Problem to work on: Could you write out every line of these records word for word, leaving the pictures out?

Pointing records for screenshots and pages:
──────────

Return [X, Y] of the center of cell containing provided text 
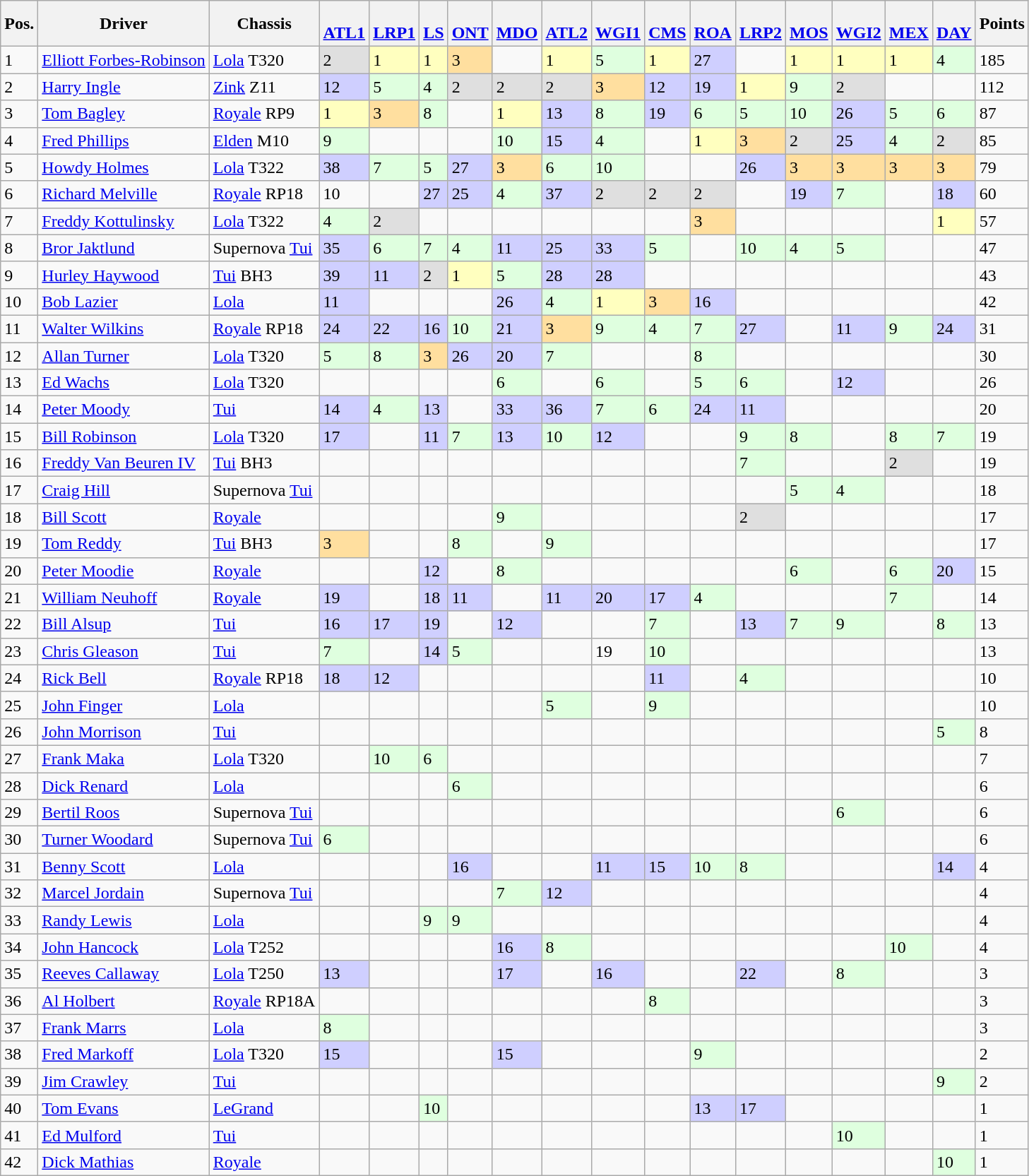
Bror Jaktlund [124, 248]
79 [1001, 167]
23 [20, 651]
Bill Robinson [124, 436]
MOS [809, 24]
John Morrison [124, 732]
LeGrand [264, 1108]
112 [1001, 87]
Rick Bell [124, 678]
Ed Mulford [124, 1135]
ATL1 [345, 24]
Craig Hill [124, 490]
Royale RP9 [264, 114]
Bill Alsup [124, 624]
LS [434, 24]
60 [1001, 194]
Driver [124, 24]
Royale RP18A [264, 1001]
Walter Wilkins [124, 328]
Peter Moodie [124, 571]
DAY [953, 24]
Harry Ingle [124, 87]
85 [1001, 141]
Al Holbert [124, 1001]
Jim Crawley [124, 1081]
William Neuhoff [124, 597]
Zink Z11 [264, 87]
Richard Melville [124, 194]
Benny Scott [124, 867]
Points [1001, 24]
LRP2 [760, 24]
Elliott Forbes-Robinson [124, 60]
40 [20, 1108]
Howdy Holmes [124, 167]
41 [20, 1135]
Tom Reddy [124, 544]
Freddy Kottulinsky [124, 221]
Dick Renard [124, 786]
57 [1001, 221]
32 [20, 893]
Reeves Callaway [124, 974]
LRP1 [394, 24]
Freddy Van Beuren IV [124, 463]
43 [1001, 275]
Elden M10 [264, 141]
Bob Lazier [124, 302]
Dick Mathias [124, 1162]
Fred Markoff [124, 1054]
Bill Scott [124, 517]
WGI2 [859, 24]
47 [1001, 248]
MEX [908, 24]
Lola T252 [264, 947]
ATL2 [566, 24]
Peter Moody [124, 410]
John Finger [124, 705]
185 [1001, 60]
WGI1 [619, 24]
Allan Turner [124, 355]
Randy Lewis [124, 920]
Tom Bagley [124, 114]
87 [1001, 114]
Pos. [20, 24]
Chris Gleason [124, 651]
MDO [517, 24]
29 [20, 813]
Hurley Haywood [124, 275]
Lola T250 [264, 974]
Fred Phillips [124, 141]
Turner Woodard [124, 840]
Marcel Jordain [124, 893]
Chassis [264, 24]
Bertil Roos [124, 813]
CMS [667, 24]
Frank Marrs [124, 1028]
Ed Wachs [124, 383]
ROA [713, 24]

──────────

Response to the exercise:
Return [X, Y] of the center of cell containing provided text 
Bror Jaktlund [124, 248]
79 [1001, 167]
23 [20, 651]
Bill Robinson [124, 436]
MOS [809, 24]
John Morrison [124, 732]
LeGrand [264, 1108]
112 [1001, 87]
Rick Bell [124, 678]
Ed Mulford [124, 1135]
ATL1 [345, 24]
Craig Hill [124, 490]
Royale RP9 [264, 114]
Bill Alsup [124, 624]
LS [434, 24]
60 [1001, 194]
Driver [124, 24]
Royale RP18A [264, 1001]
Walter Wilkins [124, 328]
Peter Moodie [124, 571]
DAY [953, 24]
Harry Ingle [124, 87]
85 [1001, 141]
Al Holbert [124, 1001]
Jim Crawley [124, 1081]
William Neuhoff [124, 597]
Zink Z11 [264, 87]
Richard Melville [124, 194]
Benny Scott [124, 867]
Points [1001, 24]
LRP2 [760, 24]
Elliott Forbes-Robinson [124, 60]
40 [20, 1108]
Howdy Holmes [124, 167]
41 [20, 1135]
Tom Reddy [124, 544]
Freddy Kottulinsky [124, 221]
Dick Renard [124, 786]
57 [1001, 221]
32 [20, 893]
Reeves Callaway [124, 974]
LRP1 [394, 24]
Freddy Van Beuren IV [124, 463]
43 [1001, 275]
Elden M10 [264, 141]
Bob Lazier [124, 302]
Dick Mathias [124, 1162]
Fred Markoff [124, 1054]
Bill Scott [124, 517]
WGI2 [859, 24]
47 [1001, 248]
MEX [908, 24]
Lola T252 [264, 947]
ATL2 [566, 24]
Peter Moody [124, 410]
John Finger [124, 705]
185 [1001, 60]
WGI1 [619, 24]
Allan Turner [124, 355]
Randy Lewis [124, 920]
Tom Bagley [124, 114]
87 [1001, 114]
Pos. [20, 24]
Chris Gleason [124, 651]
MDO [517, 24]
29 [20, 813]
Hurley Haywood [124, 275]
Lola T250 [264, 974]
Fred Phillips [124, 141]
Turner Woodard [124, 840]
Marcel Jordain [124, 893]
Chassis [264, 24]
Bertil Roos [124, 813]
CMS [667, 24]
Frank Marrs [124, 1028]
Ed Wachs [124, 383]
ROA [713, 24]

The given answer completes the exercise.